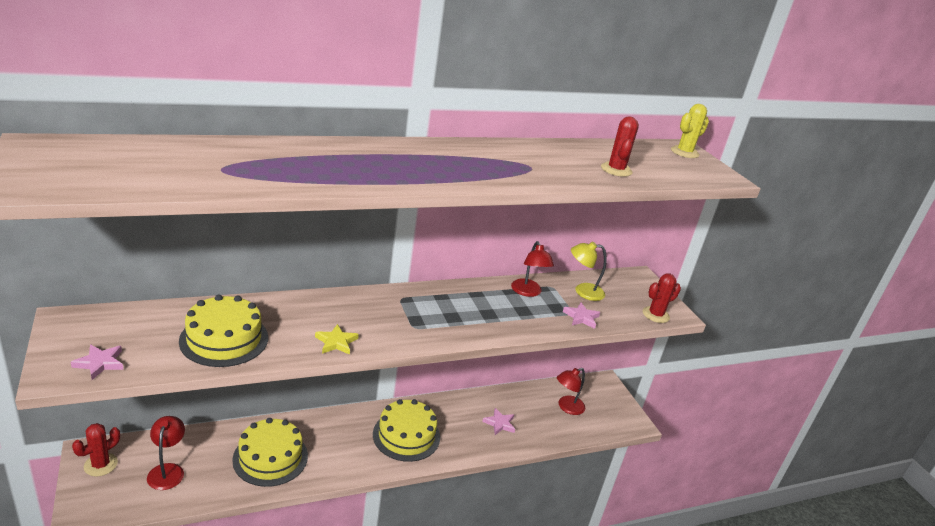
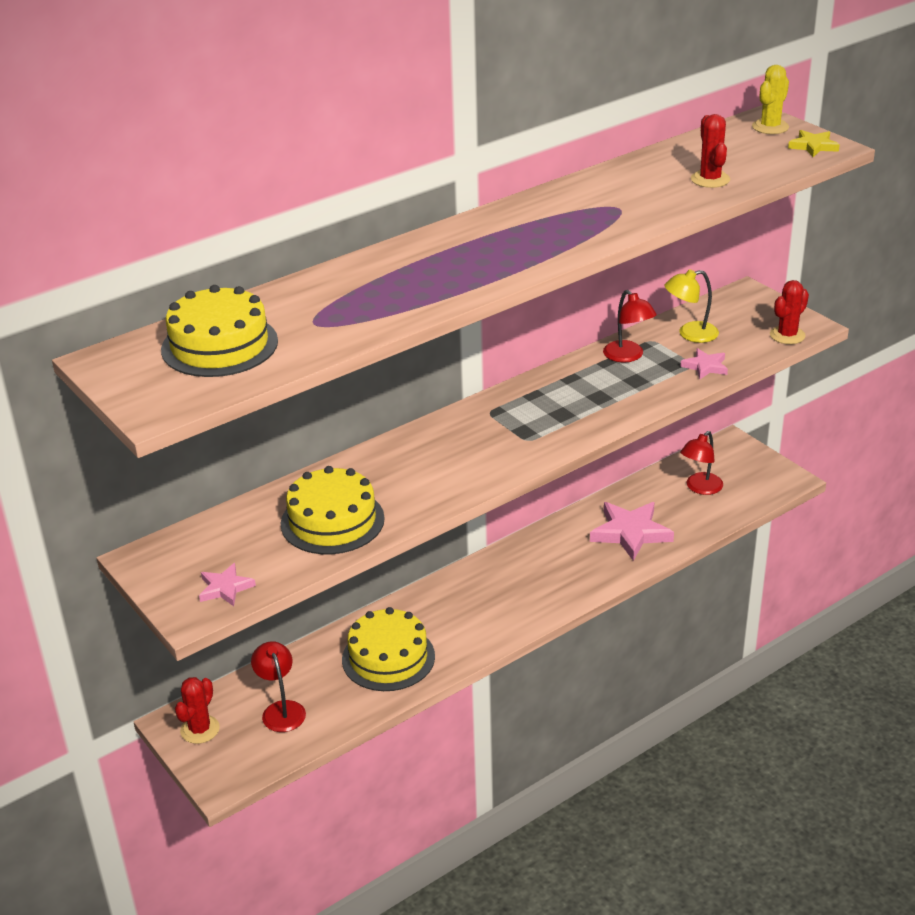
camera: 10 degrees left, 5 degrees up
(336, 342) = (455, 484): yellow star -> yellow star (813, 146)
(406, 435) = (529, 582): yellow cake -> yellow cake (219, 345)
(499, 423) = (630, 533): pink star -> pink star, size x1.87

▶ _Assignment_
Please copy out the whole listing exactly, minus its pictures.

▶ _Solution for this problem_
camera: 10 degrees left, 5 degrees up
(336, 342) = (455, 484): yellow star -> yellow star (813, 146)
(406, 435) = (529, 582): yellow cake -> yellow cake (219, 345)
(499, 423) = (630, 533): pink star -> pink star, size x1.87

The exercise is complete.